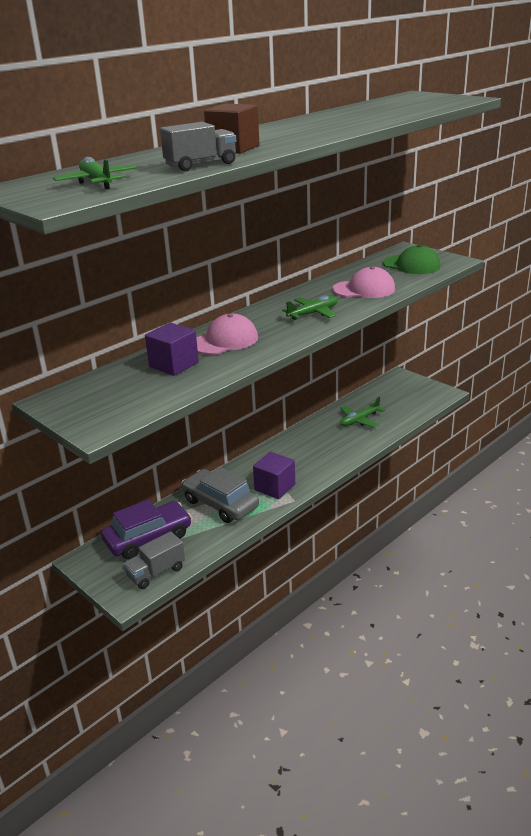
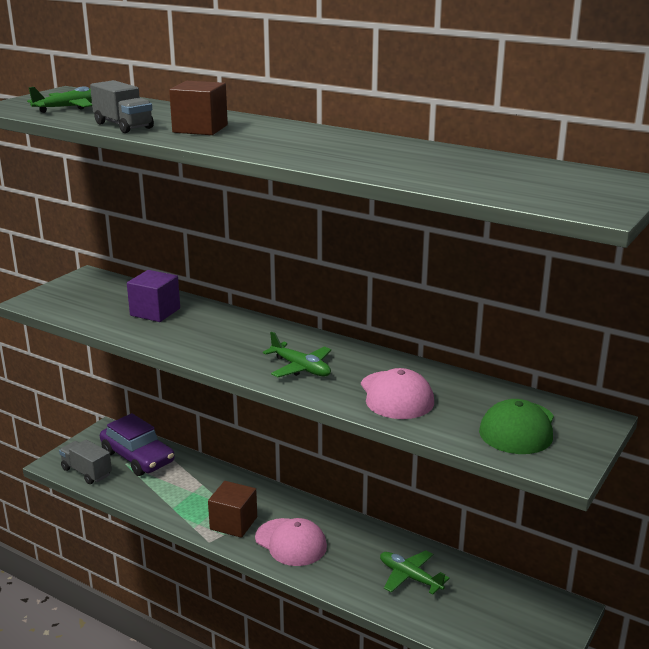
camera: 75 degrees right, 5 degrees down
(220, 504) = (197, 490): grey car -> none
(224, 341) = (214, 328): pink cap -> pink cap (291, 542)
(275, 487) = (233, 523): purple cube -> brown cube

> **TASK**: Would you retype every line shown above exactly, leaving the pictures aside?

> **PROBLEM SOLUTION**:
camera: 75 degrees right, 5 degrees down
(220, 504) = (197, 490): grey car -> none
(224, 341) = (214, 328): pink cap -> pink cap (291, 542)
(275, 487) = (233, 523): purple cube -> brown cube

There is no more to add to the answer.